Records to use:
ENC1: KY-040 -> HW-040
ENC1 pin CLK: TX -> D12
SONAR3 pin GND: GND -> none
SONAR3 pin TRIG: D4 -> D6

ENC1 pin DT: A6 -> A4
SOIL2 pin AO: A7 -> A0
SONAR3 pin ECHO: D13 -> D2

--

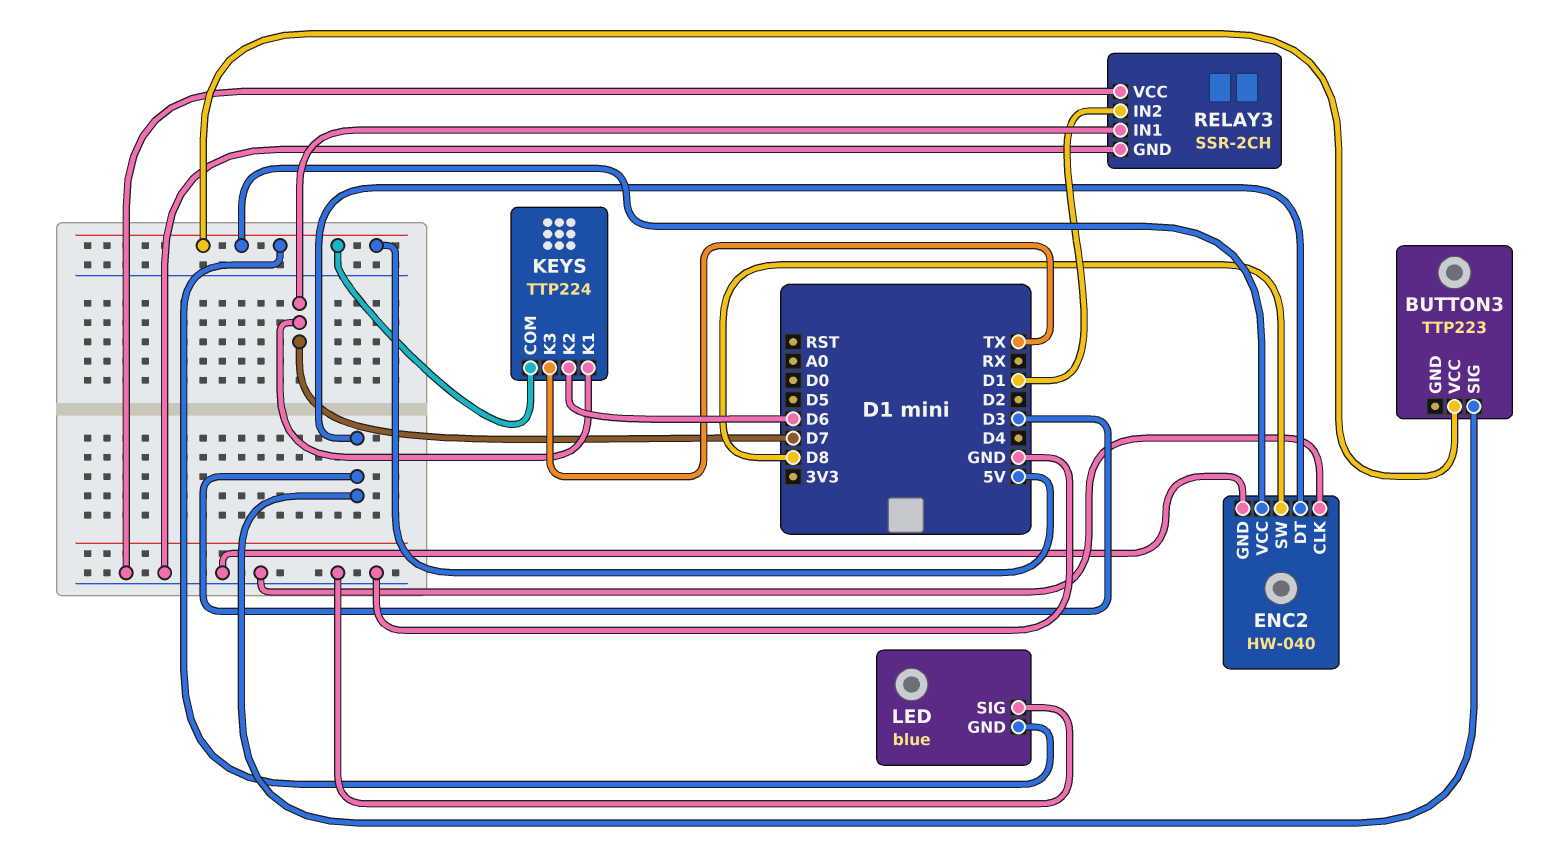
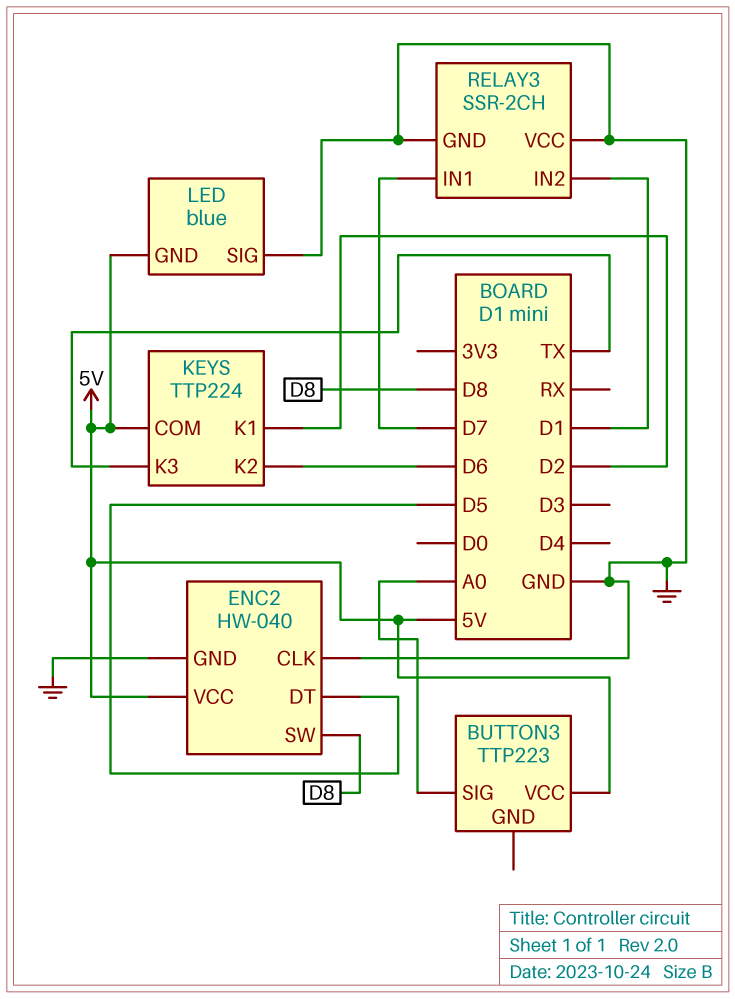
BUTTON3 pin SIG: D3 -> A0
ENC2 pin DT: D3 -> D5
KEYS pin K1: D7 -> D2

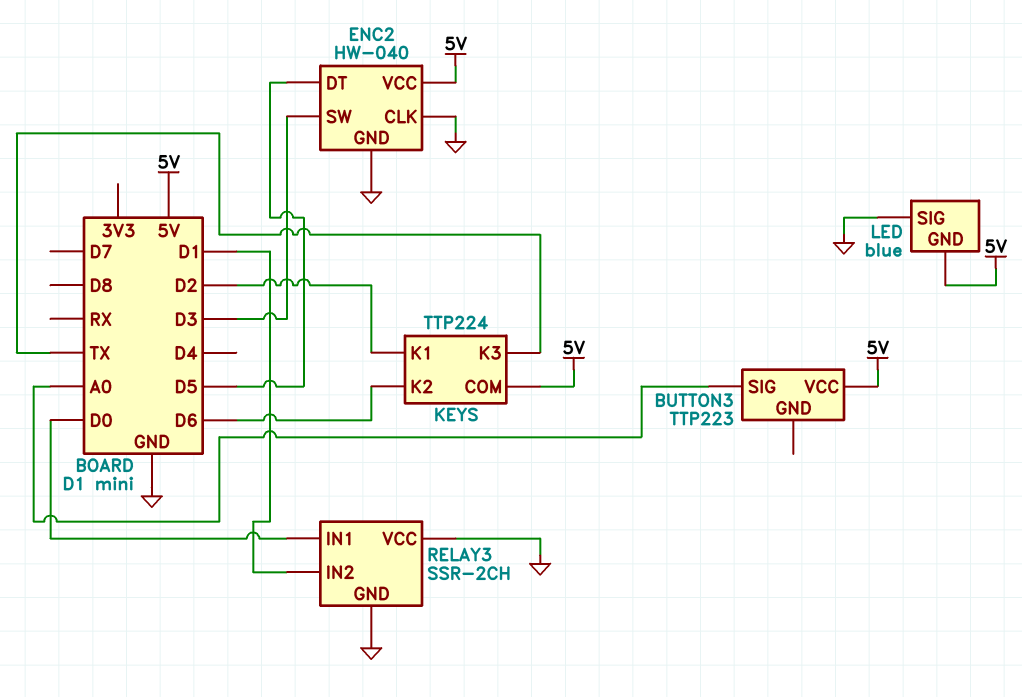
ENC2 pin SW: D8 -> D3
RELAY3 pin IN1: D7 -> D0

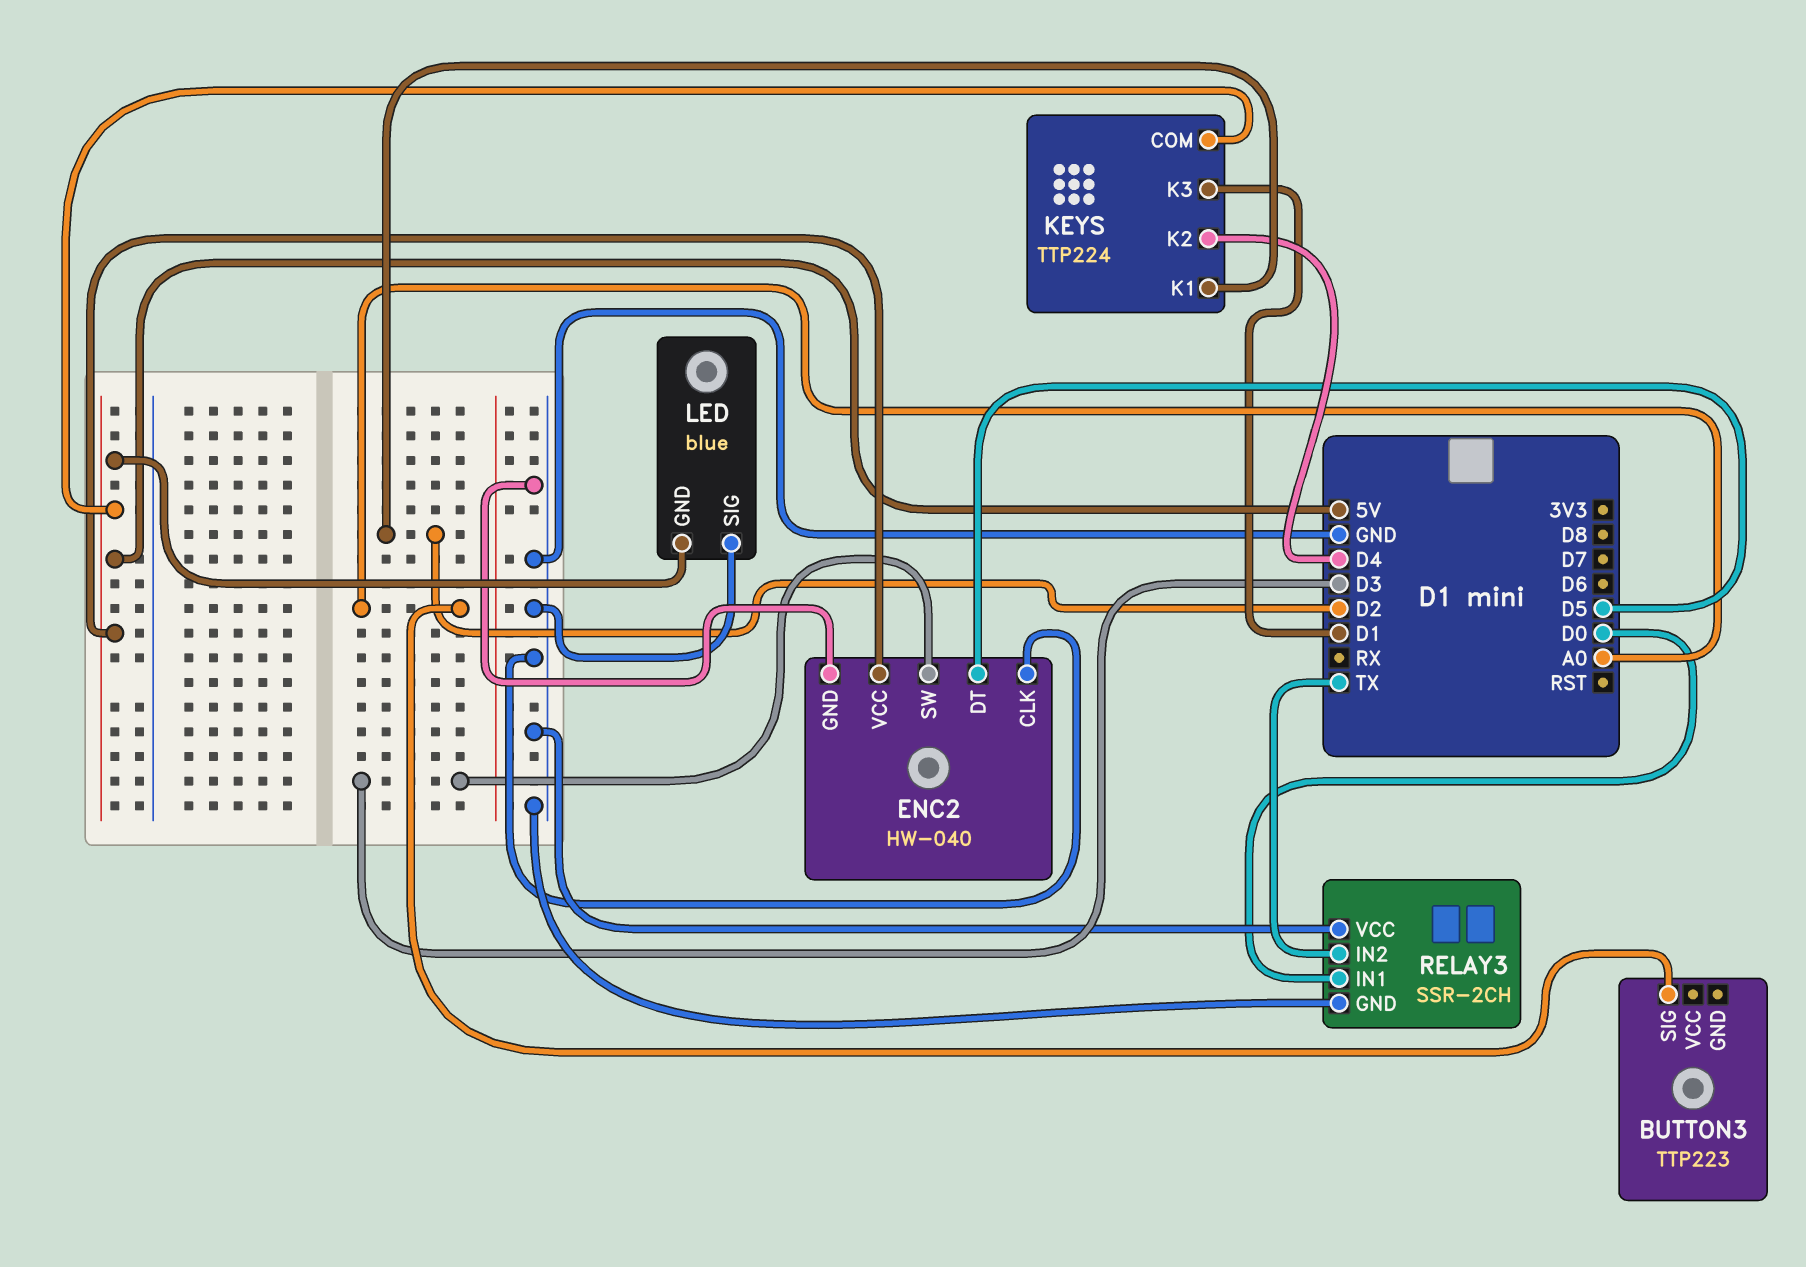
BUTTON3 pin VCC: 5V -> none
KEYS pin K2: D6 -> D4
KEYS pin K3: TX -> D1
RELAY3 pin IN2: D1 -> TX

What needs to be done: From the entries above, copy every line that holds the word "KEYS".

Answer to this problem:
KEYS pin K1: D7 -> D2
KEYS pin K2: D6 -> D4
KEYS pin K3: TX -> D1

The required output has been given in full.